WHAT TO PRODUCE: Look in the material below for the line holding "missing | purple". Set it down exactly, with each later line up to and including the line holding "relocated | ash-grey".

--- RAW DATA Enclosed Below ---

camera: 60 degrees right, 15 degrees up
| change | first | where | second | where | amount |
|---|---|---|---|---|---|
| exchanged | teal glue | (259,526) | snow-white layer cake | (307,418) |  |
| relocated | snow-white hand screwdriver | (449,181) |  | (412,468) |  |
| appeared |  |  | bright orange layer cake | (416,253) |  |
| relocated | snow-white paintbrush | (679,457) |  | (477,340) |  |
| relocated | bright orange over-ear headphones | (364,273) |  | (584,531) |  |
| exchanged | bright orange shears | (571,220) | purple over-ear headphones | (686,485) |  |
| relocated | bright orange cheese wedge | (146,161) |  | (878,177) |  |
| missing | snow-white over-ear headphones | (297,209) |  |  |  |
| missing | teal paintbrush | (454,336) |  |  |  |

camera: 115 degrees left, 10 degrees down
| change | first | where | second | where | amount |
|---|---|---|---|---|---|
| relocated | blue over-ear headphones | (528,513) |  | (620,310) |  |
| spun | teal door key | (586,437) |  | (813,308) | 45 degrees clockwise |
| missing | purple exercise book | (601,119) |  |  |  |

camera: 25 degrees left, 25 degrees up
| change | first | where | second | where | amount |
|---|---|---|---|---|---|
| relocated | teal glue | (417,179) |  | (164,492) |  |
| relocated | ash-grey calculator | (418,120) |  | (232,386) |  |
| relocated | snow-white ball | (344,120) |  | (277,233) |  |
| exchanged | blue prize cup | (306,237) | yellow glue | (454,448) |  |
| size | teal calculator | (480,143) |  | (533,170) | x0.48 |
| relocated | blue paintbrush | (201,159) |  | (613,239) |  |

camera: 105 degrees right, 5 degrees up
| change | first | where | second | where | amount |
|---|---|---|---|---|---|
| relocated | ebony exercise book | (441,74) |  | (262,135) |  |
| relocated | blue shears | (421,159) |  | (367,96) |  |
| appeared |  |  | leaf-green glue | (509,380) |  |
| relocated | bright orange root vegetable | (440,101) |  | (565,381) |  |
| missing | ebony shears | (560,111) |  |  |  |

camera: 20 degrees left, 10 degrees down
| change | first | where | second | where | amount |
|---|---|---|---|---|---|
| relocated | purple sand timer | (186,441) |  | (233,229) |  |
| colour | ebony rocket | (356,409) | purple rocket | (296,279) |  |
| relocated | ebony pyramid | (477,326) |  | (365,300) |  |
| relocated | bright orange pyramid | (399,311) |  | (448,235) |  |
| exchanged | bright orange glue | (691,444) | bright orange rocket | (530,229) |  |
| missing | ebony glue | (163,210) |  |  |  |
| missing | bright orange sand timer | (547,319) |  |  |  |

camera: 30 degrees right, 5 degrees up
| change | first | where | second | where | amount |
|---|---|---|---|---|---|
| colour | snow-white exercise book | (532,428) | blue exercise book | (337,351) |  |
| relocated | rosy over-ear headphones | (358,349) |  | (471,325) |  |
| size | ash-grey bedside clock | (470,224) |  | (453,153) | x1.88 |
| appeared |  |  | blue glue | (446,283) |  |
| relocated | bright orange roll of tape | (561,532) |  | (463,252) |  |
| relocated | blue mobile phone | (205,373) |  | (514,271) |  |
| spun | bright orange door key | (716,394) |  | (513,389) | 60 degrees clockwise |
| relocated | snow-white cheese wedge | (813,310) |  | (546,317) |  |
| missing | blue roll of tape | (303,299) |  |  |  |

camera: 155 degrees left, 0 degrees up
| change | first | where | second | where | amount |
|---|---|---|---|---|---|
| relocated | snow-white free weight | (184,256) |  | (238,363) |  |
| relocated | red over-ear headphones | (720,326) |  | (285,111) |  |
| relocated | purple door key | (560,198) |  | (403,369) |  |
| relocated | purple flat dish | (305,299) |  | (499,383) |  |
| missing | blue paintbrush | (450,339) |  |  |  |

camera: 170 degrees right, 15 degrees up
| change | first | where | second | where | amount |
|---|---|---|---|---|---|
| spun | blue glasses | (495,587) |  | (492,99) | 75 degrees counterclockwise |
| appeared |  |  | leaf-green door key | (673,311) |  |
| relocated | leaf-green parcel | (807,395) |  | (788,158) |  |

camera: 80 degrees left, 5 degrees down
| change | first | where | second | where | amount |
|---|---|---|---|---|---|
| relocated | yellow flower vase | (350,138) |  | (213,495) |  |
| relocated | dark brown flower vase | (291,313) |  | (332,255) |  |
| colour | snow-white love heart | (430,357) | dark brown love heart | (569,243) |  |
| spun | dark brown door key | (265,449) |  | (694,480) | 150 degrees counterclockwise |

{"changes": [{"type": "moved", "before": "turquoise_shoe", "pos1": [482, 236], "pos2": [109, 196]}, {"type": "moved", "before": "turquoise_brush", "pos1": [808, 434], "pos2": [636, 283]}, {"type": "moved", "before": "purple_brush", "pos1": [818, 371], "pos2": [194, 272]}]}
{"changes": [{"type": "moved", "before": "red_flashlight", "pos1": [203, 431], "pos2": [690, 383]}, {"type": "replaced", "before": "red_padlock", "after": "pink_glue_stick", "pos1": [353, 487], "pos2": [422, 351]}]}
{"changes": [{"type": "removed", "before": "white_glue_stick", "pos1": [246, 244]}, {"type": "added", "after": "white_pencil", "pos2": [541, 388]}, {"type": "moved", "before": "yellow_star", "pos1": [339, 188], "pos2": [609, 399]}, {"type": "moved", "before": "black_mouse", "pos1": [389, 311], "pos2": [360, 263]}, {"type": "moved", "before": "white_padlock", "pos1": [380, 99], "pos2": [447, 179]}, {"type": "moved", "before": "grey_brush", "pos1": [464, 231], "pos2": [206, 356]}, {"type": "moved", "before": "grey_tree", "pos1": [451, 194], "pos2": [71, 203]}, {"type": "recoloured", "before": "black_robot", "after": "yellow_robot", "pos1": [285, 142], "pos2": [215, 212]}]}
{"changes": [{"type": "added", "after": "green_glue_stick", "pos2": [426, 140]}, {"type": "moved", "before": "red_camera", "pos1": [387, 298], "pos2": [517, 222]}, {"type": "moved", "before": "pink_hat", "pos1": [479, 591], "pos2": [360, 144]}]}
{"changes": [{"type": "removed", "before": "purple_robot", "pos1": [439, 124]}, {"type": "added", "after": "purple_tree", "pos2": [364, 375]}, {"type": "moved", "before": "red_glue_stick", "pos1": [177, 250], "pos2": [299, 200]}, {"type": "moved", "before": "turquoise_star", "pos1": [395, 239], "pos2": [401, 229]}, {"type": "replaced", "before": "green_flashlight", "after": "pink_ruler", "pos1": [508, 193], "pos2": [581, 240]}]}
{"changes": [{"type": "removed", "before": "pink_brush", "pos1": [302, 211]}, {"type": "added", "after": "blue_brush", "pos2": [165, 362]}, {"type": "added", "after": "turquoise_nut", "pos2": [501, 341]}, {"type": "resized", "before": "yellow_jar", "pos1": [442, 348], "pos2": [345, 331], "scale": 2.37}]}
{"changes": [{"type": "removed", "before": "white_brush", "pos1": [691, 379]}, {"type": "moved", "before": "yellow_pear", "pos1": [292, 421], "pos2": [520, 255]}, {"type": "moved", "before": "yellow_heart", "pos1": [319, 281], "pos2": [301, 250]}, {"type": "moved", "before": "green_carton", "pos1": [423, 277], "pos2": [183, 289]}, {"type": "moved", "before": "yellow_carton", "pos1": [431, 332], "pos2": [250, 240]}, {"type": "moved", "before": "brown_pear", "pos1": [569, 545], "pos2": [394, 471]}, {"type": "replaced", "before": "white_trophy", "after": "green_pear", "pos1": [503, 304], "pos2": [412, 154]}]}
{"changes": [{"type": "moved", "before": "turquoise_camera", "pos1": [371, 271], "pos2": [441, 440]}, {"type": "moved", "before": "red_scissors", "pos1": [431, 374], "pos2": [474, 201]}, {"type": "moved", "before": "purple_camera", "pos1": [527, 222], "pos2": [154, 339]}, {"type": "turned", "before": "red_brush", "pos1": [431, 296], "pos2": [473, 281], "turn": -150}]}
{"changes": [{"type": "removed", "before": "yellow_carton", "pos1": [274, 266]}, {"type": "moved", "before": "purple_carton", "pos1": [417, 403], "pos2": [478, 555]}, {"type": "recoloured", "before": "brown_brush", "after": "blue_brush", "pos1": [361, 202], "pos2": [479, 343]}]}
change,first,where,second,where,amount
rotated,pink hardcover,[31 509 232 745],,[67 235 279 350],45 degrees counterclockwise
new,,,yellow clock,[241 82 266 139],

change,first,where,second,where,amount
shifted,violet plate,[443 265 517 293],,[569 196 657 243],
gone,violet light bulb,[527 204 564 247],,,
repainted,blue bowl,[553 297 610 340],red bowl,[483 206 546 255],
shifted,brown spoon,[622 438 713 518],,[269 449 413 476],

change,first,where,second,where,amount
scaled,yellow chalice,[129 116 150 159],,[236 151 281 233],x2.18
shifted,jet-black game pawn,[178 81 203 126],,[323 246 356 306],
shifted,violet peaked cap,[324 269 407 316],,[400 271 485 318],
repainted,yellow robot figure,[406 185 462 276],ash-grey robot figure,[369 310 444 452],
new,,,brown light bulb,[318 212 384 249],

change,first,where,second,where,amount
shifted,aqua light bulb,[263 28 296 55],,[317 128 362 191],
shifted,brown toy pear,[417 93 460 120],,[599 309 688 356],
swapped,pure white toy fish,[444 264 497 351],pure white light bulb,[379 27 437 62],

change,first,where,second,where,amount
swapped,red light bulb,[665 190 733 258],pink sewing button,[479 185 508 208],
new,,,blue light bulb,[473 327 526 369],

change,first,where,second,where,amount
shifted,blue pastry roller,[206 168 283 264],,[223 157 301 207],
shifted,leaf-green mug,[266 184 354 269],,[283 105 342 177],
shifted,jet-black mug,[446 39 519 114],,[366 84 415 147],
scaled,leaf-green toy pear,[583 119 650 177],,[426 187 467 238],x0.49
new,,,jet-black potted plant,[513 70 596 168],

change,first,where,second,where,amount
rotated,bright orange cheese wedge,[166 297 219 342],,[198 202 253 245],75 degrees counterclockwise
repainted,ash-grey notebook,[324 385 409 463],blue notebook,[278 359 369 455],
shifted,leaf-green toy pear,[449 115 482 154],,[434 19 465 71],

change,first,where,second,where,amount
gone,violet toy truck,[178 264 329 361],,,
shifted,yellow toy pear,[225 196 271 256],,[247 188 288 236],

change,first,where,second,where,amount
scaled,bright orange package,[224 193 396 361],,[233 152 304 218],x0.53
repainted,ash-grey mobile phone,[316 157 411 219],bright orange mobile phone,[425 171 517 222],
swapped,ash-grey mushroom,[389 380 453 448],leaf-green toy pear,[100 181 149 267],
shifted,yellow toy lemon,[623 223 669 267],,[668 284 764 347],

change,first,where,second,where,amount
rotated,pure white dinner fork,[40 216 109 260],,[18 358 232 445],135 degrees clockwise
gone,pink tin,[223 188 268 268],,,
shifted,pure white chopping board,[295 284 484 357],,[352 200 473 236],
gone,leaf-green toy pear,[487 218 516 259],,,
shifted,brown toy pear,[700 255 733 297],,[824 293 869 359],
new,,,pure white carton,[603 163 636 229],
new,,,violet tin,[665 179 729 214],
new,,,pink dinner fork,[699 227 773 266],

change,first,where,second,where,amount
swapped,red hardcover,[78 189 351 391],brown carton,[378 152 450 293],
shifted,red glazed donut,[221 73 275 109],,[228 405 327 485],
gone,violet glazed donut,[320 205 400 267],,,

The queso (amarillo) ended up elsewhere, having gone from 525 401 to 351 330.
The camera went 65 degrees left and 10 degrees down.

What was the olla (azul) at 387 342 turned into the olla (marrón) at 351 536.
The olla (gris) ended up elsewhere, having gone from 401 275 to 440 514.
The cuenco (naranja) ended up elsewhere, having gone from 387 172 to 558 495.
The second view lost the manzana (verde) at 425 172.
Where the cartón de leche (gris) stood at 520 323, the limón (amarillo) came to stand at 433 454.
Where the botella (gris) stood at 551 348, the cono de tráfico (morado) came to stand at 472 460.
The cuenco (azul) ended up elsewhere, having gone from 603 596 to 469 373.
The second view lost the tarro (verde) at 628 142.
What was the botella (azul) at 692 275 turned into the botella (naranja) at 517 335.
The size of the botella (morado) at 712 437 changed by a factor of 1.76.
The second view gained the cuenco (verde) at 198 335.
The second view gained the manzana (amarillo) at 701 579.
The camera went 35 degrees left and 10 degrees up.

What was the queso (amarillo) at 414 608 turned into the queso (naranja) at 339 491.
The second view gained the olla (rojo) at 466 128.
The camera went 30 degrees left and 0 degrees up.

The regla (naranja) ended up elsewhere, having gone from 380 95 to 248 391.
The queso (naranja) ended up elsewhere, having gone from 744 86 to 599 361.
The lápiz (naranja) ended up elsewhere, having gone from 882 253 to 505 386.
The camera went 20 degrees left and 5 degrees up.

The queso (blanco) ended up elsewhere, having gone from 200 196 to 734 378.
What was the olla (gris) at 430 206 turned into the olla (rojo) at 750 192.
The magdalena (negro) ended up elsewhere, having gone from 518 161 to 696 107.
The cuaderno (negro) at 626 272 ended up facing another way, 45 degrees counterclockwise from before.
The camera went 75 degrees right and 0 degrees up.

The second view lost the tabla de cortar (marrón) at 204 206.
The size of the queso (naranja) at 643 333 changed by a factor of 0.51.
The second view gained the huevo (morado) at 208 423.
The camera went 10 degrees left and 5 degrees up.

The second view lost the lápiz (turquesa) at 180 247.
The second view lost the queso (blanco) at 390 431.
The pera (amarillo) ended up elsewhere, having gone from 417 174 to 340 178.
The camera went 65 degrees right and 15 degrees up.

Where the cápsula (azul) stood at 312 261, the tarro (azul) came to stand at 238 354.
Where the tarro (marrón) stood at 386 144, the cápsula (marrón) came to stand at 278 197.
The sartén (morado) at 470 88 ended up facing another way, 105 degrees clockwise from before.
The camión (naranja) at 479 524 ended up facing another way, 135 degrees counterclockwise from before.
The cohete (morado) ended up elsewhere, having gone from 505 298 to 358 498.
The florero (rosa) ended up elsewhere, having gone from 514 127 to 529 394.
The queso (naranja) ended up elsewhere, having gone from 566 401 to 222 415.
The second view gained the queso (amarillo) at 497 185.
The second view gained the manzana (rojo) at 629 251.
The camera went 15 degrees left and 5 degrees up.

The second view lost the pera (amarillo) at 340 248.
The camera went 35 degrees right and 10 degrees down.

--- End of Enclosed RAW DATA ---

RESPONSE AREA:
| missing | purple exercise book | (601,119) |  |  |  |

camera: 25 degrees left, 25 degrees up
| change | first | where | second | where | amount |
|---|---|---|---|---|---|
| relocated | teal glue | (417,179) |  | (164,492) |  |
| relocated | ash-grey calculator | (418,120) |  | (232,386) |  |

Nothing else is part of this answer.